### Requirement
Each entry below is to be given again word for word, with no pictures.

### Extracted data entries
+---+
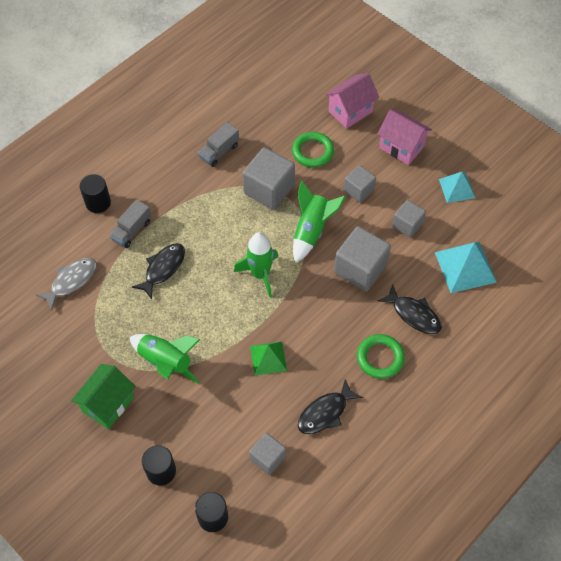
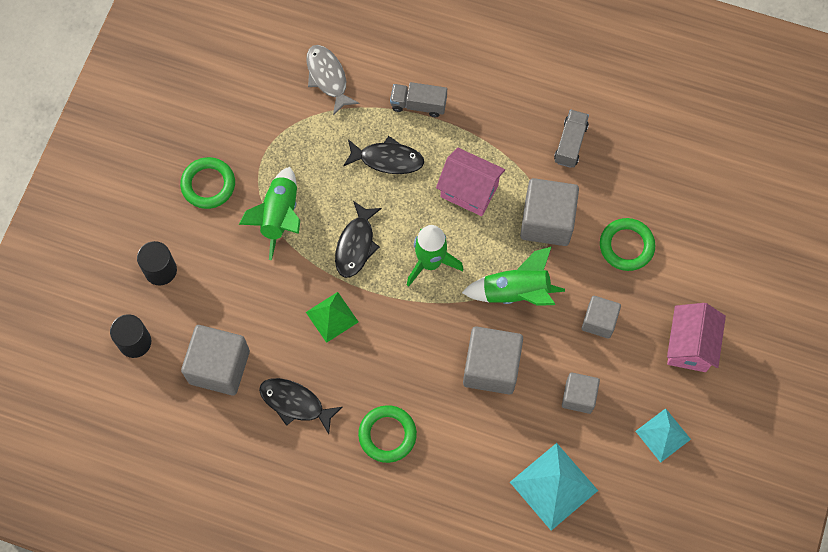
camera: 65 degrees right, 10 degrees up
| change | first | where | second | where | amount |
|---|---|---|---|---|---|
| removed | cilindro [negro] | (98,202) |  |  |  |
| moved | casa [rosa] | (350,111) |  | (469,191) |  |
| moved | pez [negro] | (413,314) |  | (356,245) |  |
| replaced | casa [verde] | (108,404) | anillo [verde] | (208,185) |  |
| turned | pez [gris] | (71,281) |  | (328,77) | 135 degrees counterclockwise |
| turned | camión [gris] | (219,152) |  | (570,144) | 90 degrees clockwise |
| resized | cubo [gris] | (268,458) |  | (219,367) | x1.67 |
+---+
### Your solution
camera: 65 degrees right, 10 degrees up
| change | first | where | second | where | amount |
|---|---|---|---|---|---|
| removed | cilindro [negro] | (98,202) |  |  |  |
| moved | casa [rosa] | (350,111) |  | (469,191) |  |
| moved | pez [negro] | (413,314) |  | (356,245) |  |
| replaced | casa [verde] | (108,404) | anillo [verde] | (208,185) |  |
| turned | pez [gris] | (71,281) |  | (328,77) | 135 degrees counterclockwise |
| turned | camión [gris] | (219,152) |  | (570,144) | 90 degrees clockwise |
| resized | cubo [gris] | (268,458) |  | (219,367) | x1.67 |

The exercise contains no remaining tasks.